## Work to complete
Copy the opening lines of the listing exactly, through and including the line with "none -> cyan cone G2 level 1"; do not copy any pictures.
Data: Begin
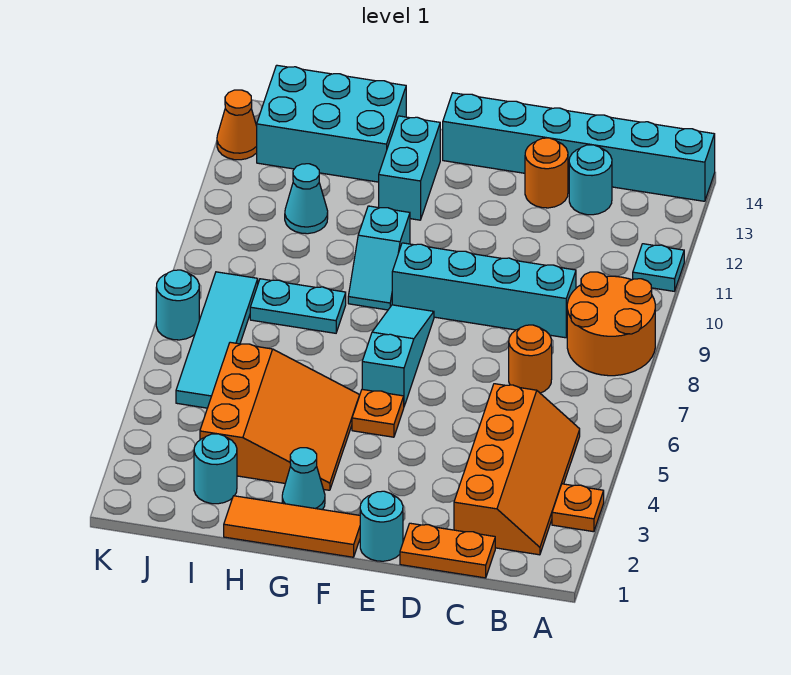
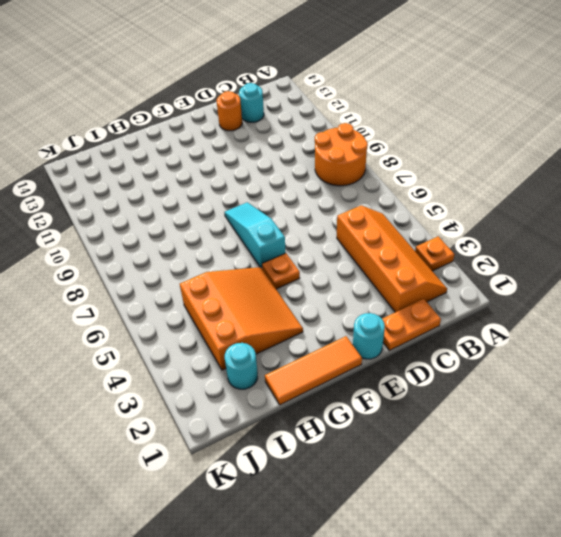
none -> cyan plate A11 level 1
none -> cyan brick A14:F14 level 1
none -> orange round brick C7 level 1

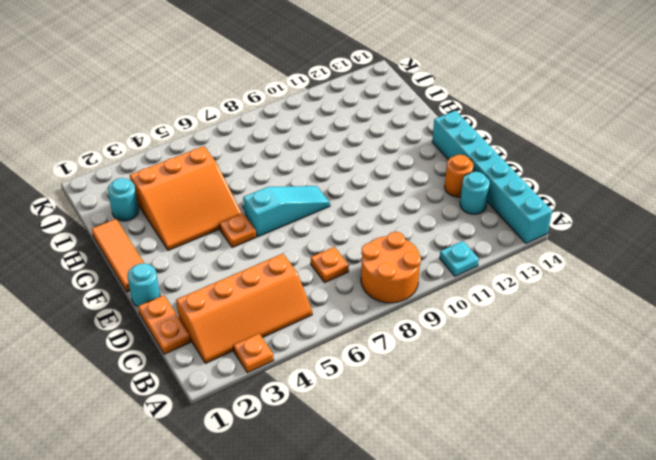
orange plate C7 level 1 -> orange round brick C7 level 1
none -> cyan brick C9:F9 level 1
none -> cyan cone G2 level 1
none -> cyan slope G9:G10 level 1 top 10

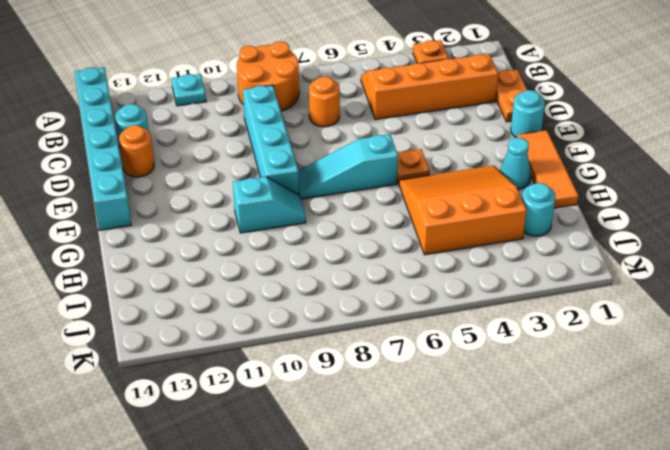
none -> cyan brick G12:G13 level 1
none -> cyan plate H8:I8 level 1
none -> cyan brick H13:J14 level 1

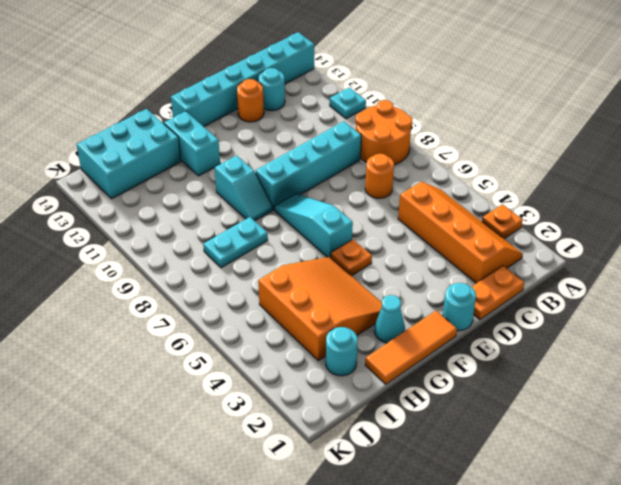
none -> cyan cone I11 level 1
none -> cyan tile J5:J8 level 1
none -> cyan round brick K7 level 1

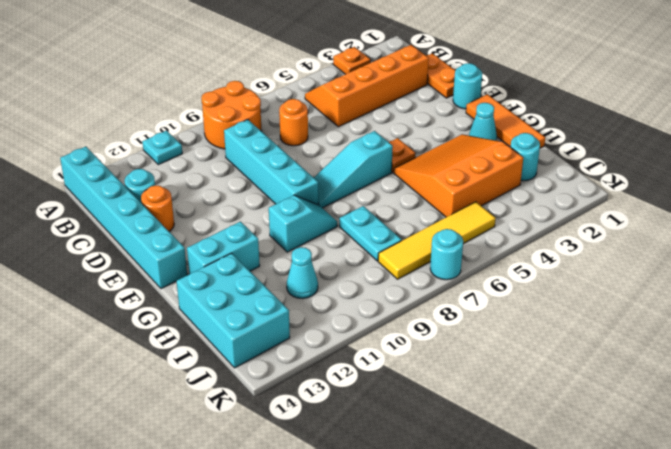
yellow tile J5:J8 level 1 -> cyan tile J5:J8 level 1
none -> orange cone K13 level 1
Data: End
## Task solution
none -> cyan plate A11 level 1
none -> cyan brick A14:F14 level 1
none -> orange round brick C7 level 1

orange plate C7 level 1 -> orange round brick C7 level 1
none -> cyan brick C9:F9 level 1
none -> cyan cone G2 level 1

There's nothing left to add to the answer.